### Directions for this task
Repeat each entry as written and leave the images out of the copy.

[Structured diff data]
----
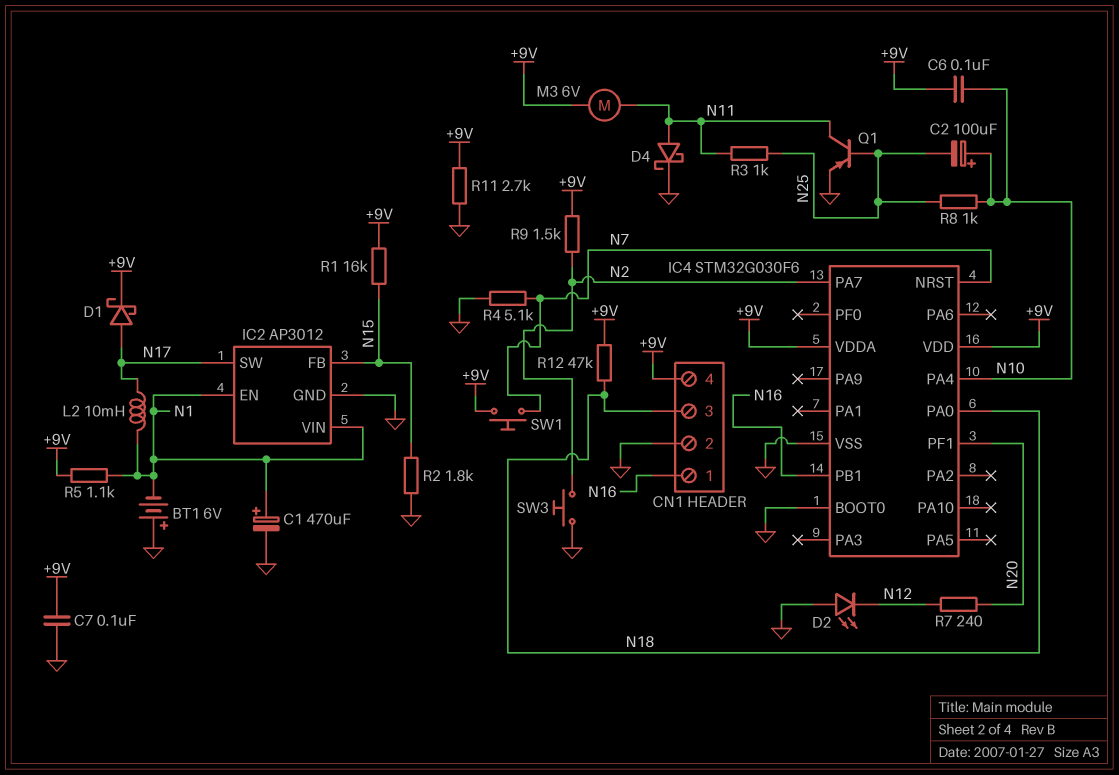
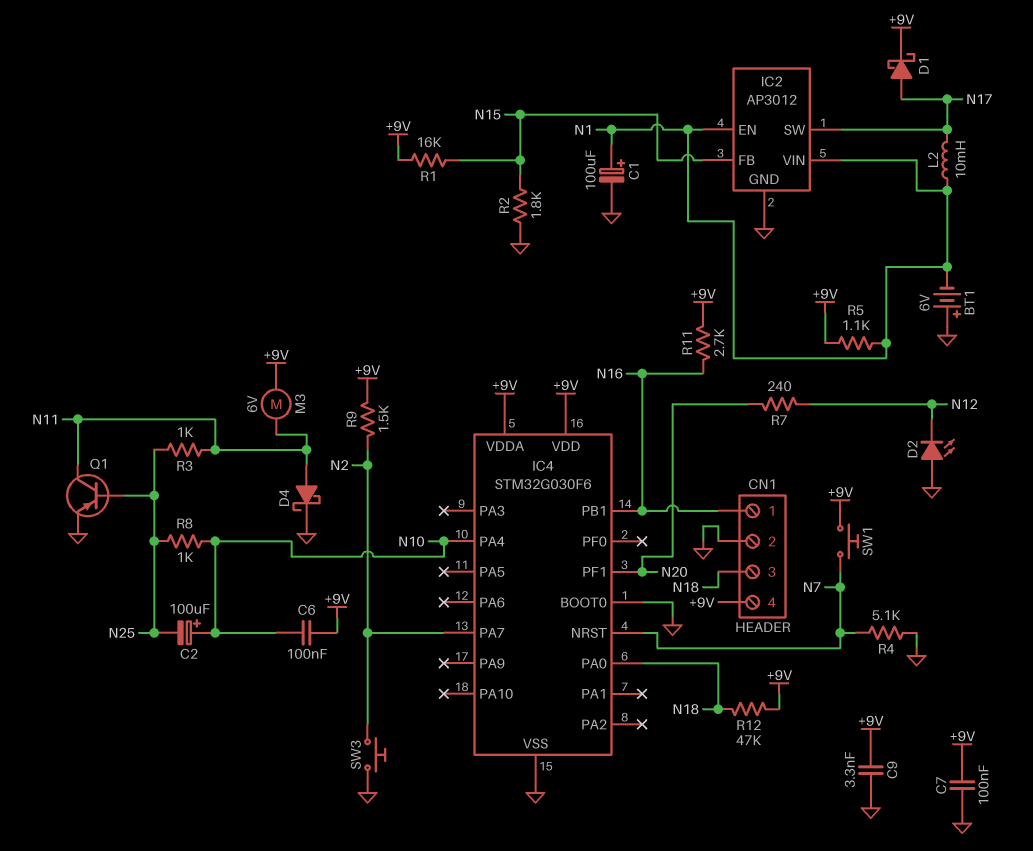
C1: 470uF (plus N1, minus GND) -> 100uF (plus N1, minus GND)
C9: none -> 3.3nF (+9V, GND)
R11: 2.7k (+9V, GND) -> 2.7k (+9V, N16)

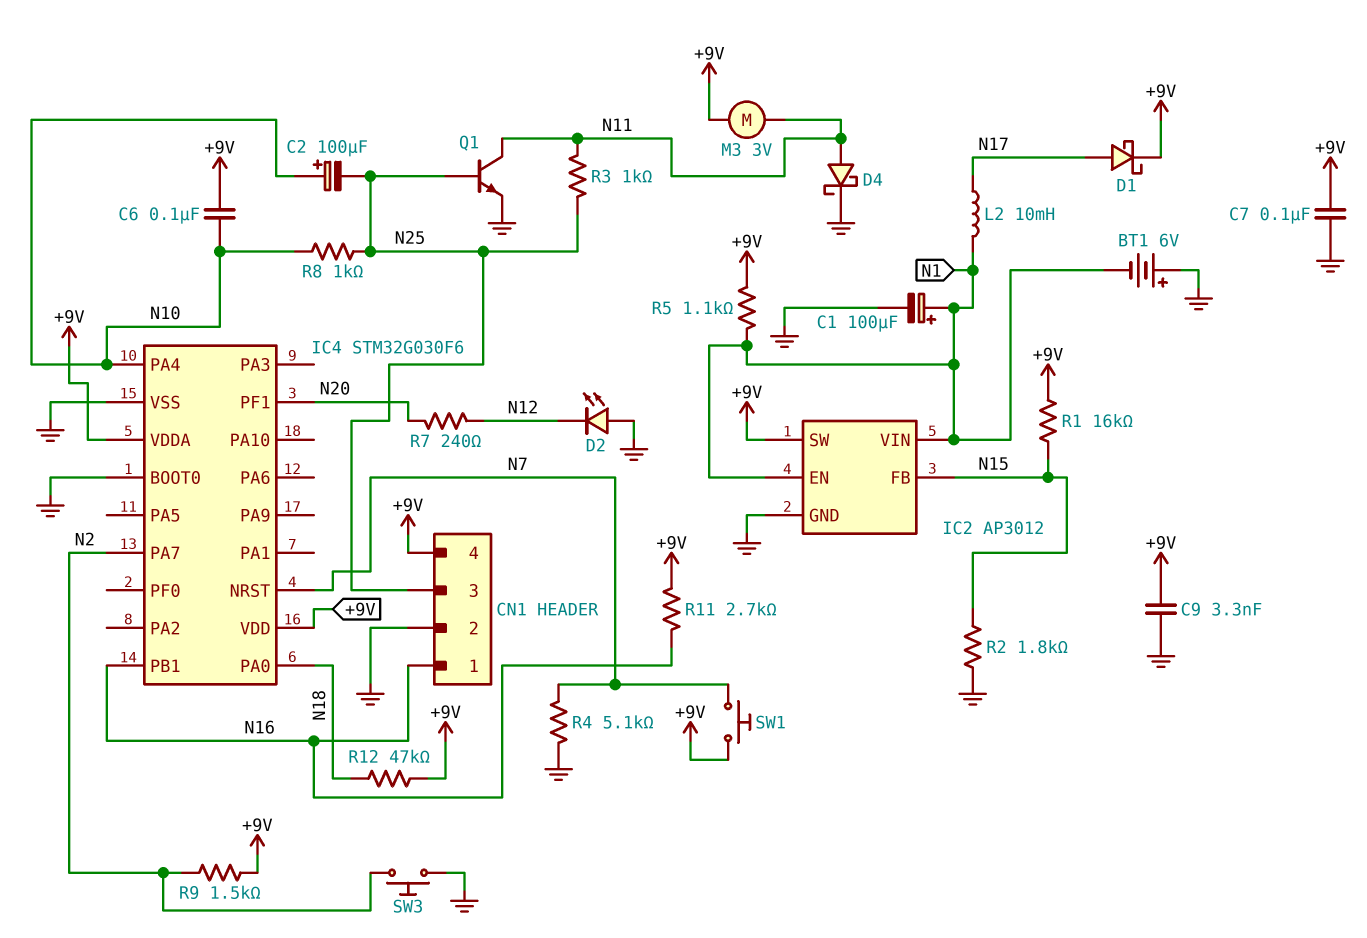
CN1 pin 3: N18 -> N25
IC2 pin SW: N17 -> +9V
M3: motor 6V (+9V, N11) -> motor 3V (+9V, N11)
Q1: PNP (B N25, C N11, E GND) -> NPN (B N25, C N11, E GND)

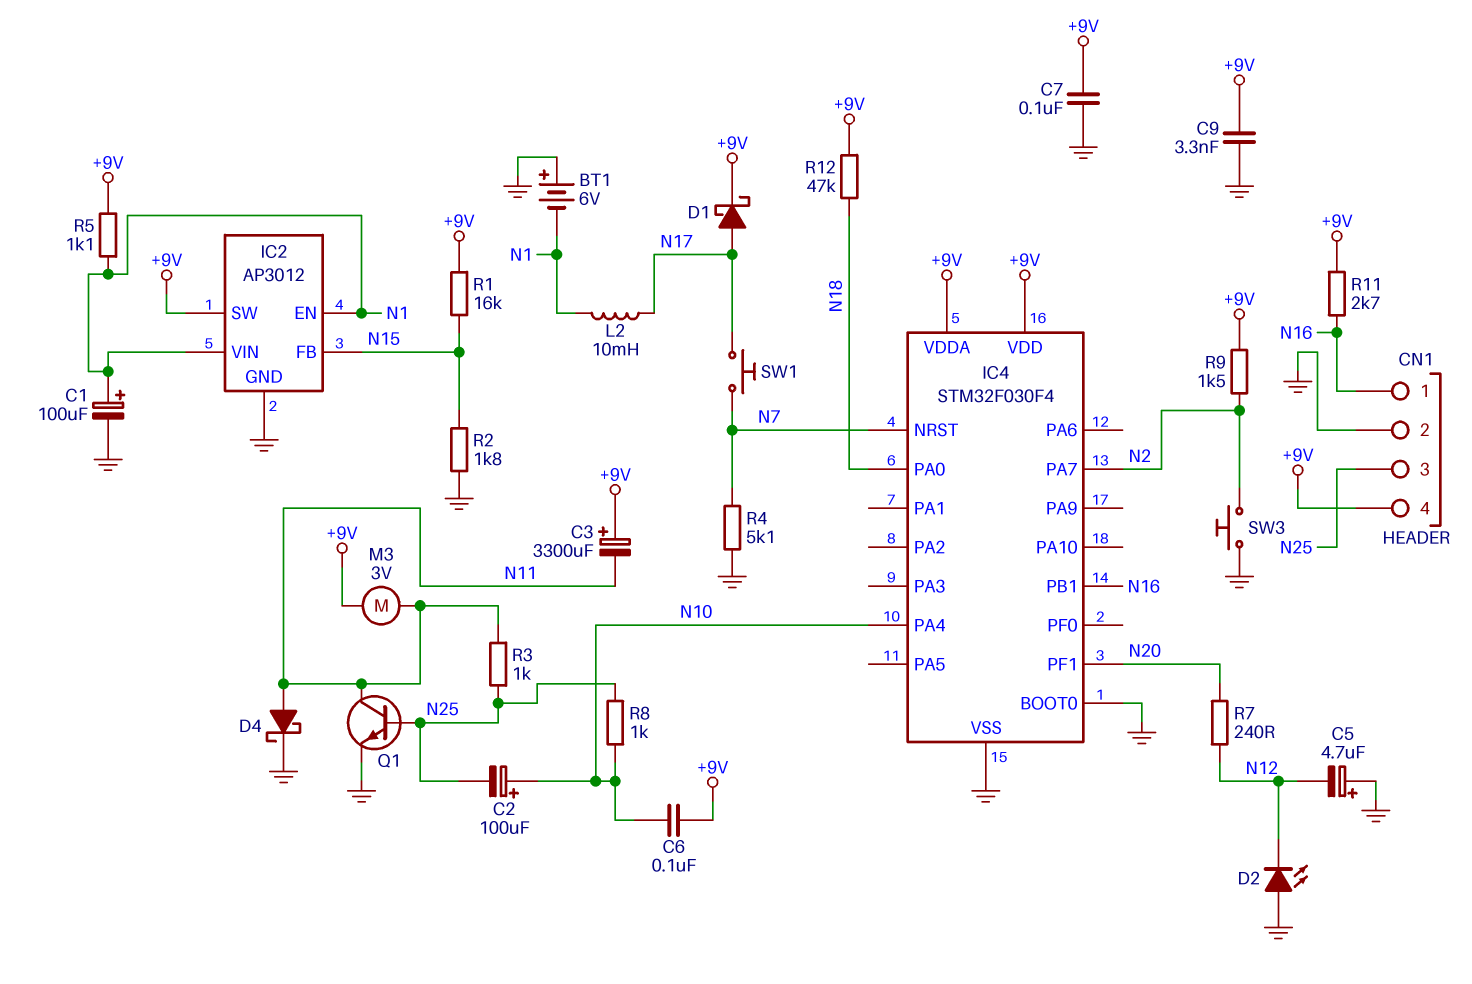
C3: none -> 3300uF (plus +9V, minus N11)
C5: none -> 4.7uF (plus GND, minus N12)
IC4: STM32G030F6 -> STM32F030F4
SW1: button (+9V, N7) -> button (N7, N17)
----
### Exercise output
C1: 470uF (plus N1, minus GND) -> 100uF (plus N1, minus GND)
C9: none -> 3.3nF (+9V, GND)
R11: 2.7k (+9V, GND) -> 2.7k (+9V, N16)

CN1 pin 3: N18 -> N25
IC2 pin SW: N17 -> +9V
M3: motor 6V (+9V, N11) -> motor 3V (+9V, N11)
Q1: PNP (B N25, C N11, E GND) -> NPN (B N25, C N11, E GND)

C3: none -> 3300uF (plus +9V, minus N11)
C5: none -> 4.7uF (plus GND, minus N12)
IC4: STM32G030F6 -> STM32F030F4
SW1: button (+9V, N7) -> button (N7, N17)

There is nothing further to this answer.